Excerpted data
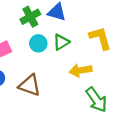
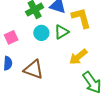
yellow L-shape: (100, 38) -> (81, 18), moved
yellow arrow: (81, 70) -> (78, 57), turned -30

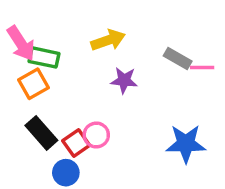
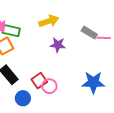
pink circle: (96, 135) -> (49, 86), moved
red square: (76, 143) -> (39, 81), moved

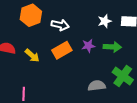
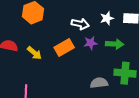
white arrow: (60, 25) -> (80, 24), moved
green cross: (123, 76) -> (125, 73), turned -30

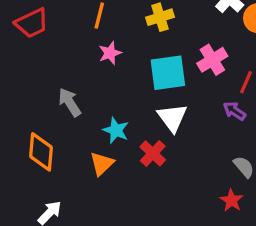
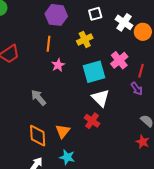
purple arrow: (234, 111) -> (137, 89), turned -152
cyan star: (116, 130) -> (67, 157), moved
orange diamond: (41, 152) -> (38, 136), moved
---
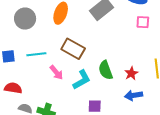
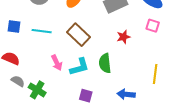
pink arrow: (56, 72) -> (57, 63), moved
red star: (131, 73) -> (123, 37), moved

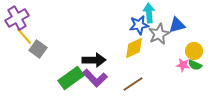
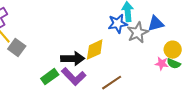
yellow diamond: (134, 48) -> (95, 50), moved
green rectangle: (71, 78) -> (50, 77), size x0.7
* * *
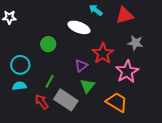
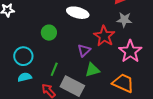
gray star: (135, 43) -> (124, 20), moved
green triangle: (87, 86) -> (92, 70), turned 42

About this exercise
Start with the line above that contains "cyan star: (116, 130) -> (67, 157), moved" and stop after the line that contains "orange diamond: (41, 152) -> (38, 136), moved". Output those lines exactly, and only those.

Problem solution
cyan star: (116, 130) -> (67, 157), moved
orange diamond: (41, 152) -> (38, 136), moved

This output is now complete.